(Data pulled from a collection)
--------
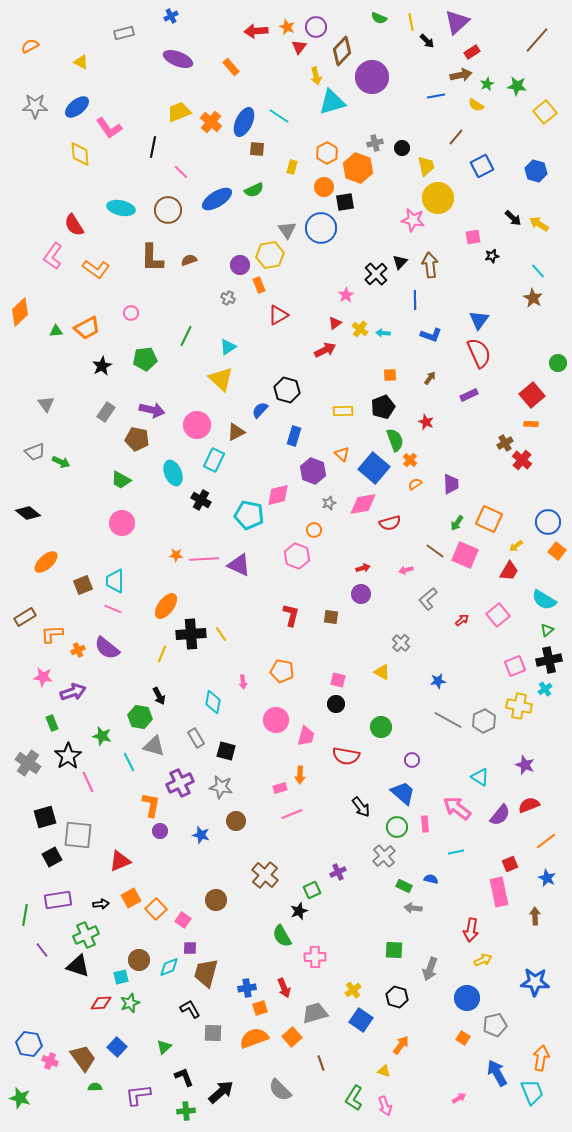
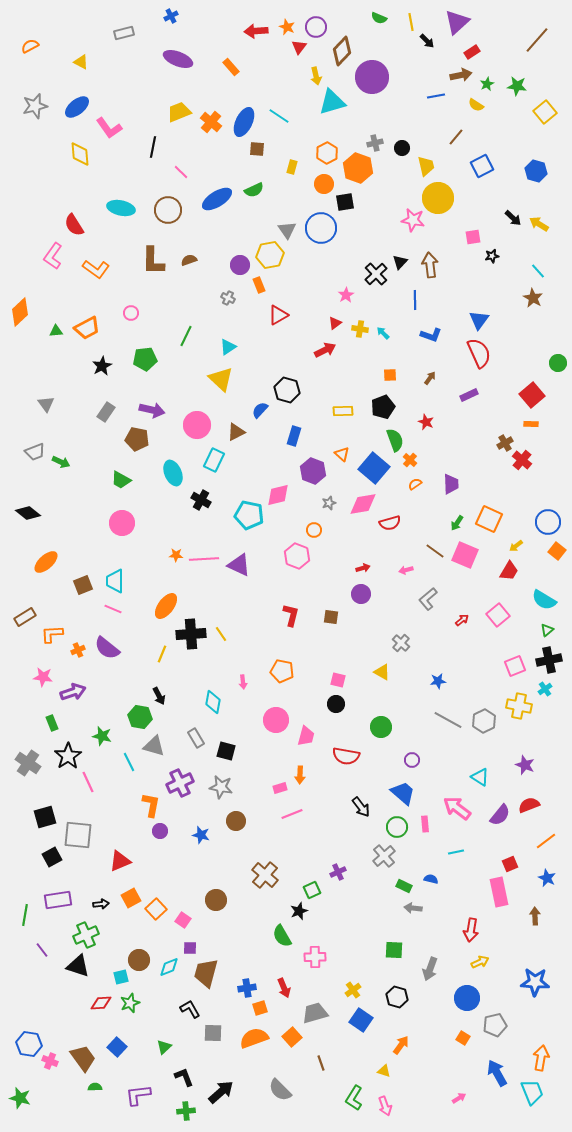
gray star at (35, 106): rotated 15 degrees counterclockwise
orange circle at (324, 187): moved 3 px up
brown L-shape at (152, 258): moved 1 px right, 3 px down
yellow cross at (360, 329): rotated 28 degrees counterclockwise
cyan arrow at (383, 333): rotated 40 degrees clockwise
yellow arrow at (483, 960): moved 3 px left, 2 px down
--------
### REQUEST
Report every line in the entries above that contains the word "arrow", treating uppercase and lowercase as different.

### SOLUTION FOR THIS TASK
cyan arrow at (383, 333): rotated 40 degrees clockwise
yellow arrow at (483, 960): moved 3 px left, 2 px down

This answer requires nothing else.